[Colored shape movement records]
□ □ □ □ □
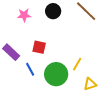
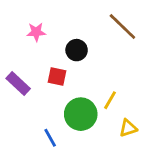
black circle: (53, 11) -> (77, 50), moved
blue line: (30, 69) -> (50, 138), moved

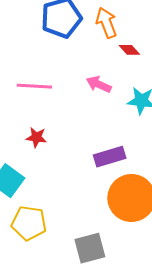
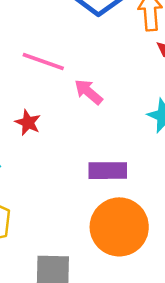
pink arrow: (99, 84) -> (88, 92), moved

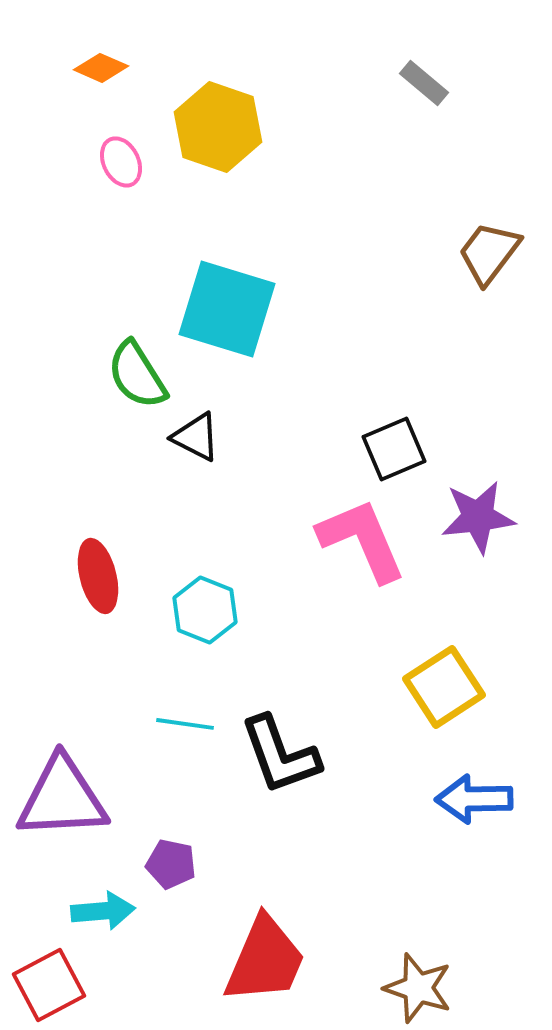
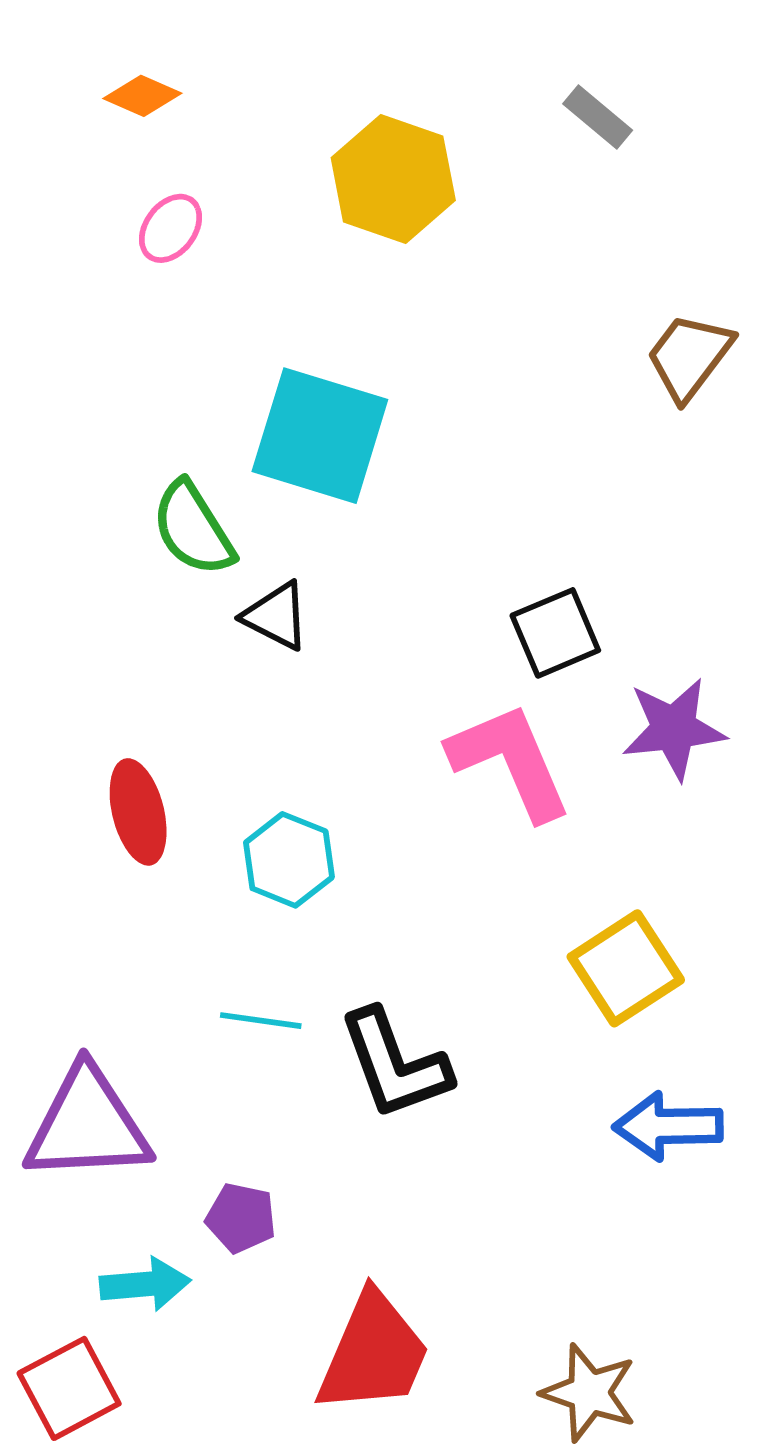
yellow hexagon: (218, 127) -> (393, 179), moved
pink ellipse: (121, 162) -> (171, 228), turned 63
□ □ □ □ □
Transcribe each entry above without alteration, but keep the pictures out.

» **Response area**
black circle: (53, 11) -> (77, 50), moved
blue line: (30, 69) -> (50, 138), moved

pink arrow: (99, 84) -> (88, 92), moved

yellow hexagon: (218, 127) -> (393, 179), moved
pink ellipse: (121, 162) -> (171, 228), turned 63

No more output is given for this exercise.